Start of INPUT RECORDS

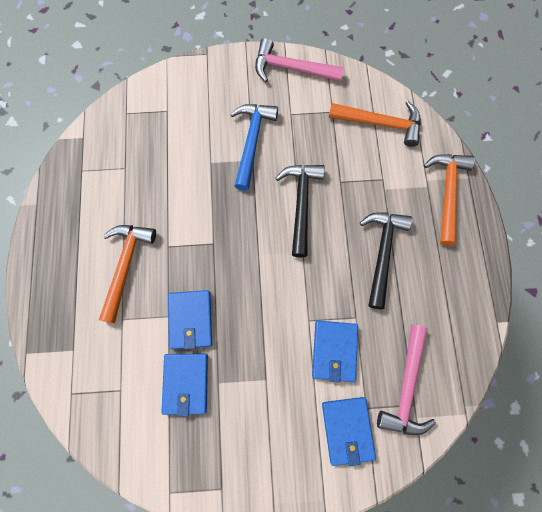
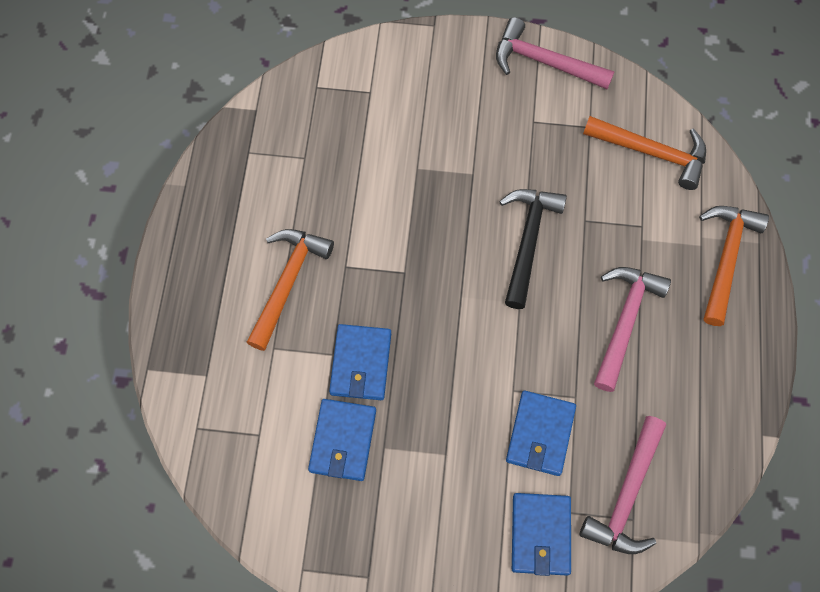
camera: 10 degrees right, 5 degrees down
(252, 142) = (476, 150): blue hammer -> none
(382, 253) = (624, 321): black hammer -> pink hammer

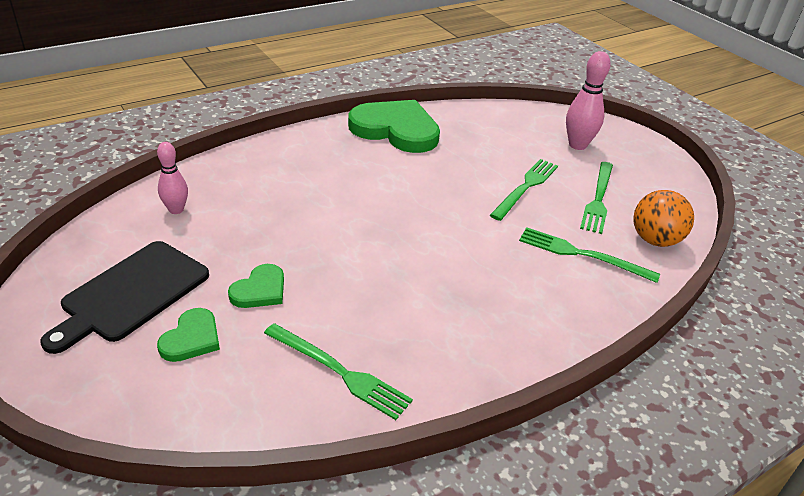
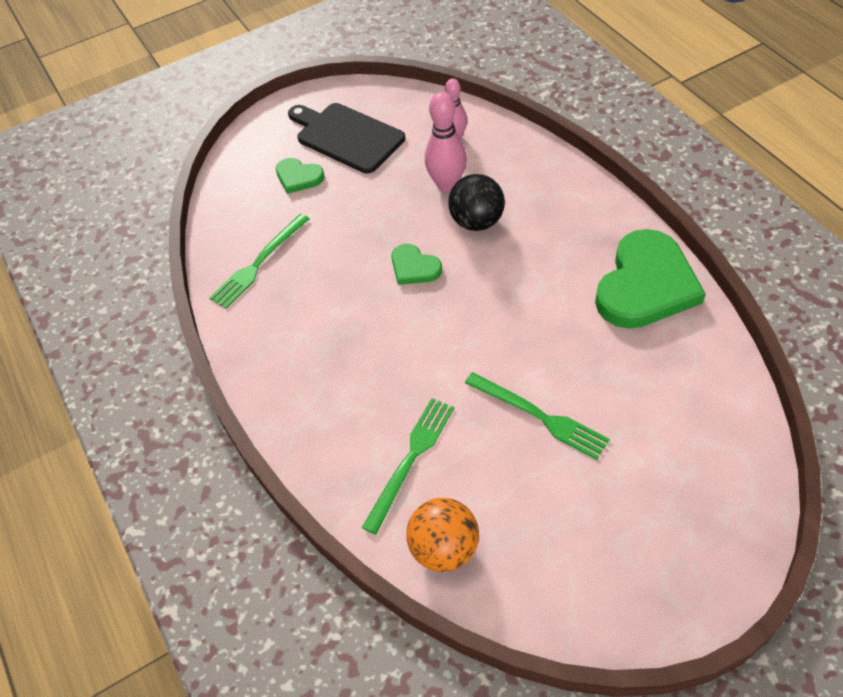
camera: 100 degrees right, 15 degrees up
(260, 290) = (351, 206): green heart -> green heart (414, 267)
(308, 203) = (477, 222): none -> black ball
(577, 145) = (664, 495): pink bowling pin -> pink bowling pin (447, 185)
(598, 199) = (526, 498): green fork -> none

End of INPUT RECORDS

▶ **PROBLEM STATEMENT**
Retype word for word the lines running from the line containing "(260, 290) = (351, 206): green" to the end of the listing, and only those.

▶ **SOLUTION FOR THIS EXERCISE**
(260, 290) = (351, 206): green heart -> green heart (414, 267)
(308, 203) = (477, 222): none -> black ball
(577, 145) = (664, 495): pink bowling pin -> pink bowling pin (447, 185)
(598, 199) = (526, 498): green fork -> none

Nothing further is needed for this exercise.